__Problem description__: Your answer must be the line holding "(127, 338) = (181, 229): purple" followed by every later line through the end of the entries, exactly as written.

(Entries taken from a collection)
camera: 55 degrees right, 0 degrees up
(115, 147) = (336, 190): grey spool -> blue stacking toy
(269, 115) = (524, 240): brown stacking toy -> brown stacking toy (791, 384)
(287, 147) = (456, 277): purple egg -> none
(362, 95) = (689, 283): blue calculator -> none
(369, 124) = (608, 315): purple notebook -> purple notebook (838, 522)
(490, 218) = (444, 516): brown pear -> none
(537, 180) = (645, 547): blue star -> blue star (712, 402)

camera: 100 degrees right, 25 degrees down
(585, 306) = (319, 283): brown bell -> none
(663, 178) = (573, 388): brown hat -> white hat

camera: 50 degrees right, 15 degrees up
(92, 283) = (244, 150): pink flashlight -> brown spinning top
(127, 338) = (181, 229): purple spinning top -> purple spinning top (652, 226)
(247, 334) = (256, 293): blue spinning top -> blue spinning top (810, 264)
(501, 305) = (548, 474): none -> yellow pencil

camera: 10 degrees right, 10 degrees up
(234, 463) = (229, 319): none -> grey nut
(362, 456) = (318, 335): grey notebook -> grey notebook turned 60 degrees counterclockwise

__Exercise response__:
(127, 338) = (181, 229): purple spinning top -> purple spinning top (652, 226)
(247, 334) = (256, 293): blue spinning top -> blue spinning top (810, 264)
(501, 305) = (548, 474): none -> yellow pencil

camera: 10 degrees right, 10 degrees up
(234, 463) = (229, 319): none -> grey nut
(362, 456) = (318, 335): grey notebook -> grey notebook turned 60 degrees counterclockwise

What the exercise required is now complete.